The entries are to be printed again word for word, but no picture may appear.

ENTRIES SHOWN: Begin

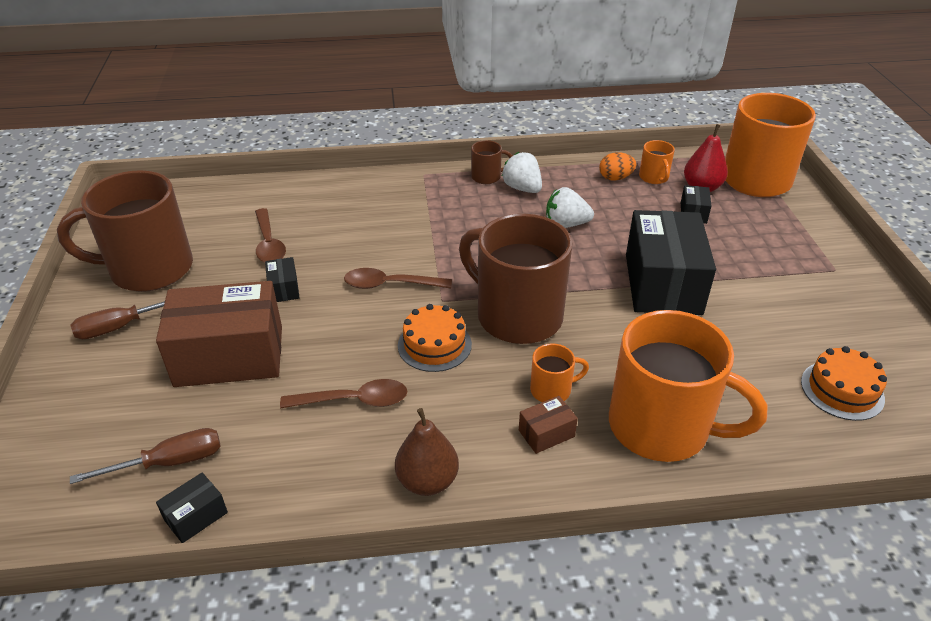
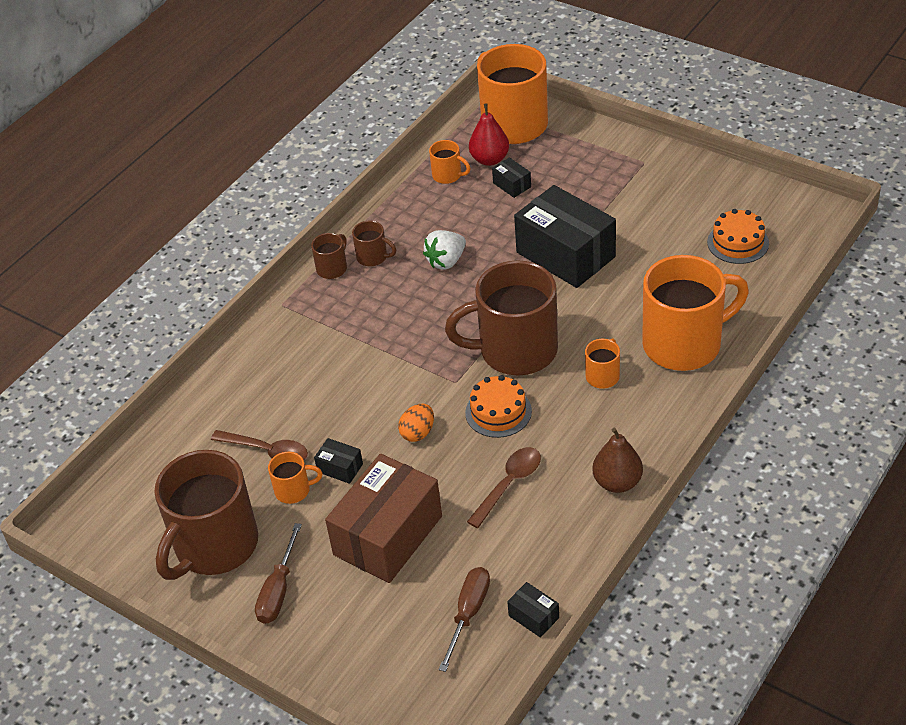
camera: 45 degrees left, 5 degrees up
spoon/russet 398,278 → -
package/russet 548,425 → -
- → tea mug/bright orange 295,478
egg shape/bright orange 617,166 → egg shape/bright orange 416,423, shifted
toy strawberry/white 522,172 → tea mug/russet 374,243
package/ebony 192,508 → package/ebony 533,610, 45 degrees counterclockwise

ENTRIES SHOWN: End

__TASK SOLUTION__.
camera: 45 degrees left, 5 degrees up
spoon/russet 398,278 → -
package/russet 548,425 → -
- → tea mug/bright orange 295,478
egg shape/bright orange 617,166 → egg shape/bright orange 416,423, shifted
toy strawberry/white 522,172 → tea mug/russet 374,243
package/ebony 192,508 → package/ebony 533,610, 45 degrees counterclockwise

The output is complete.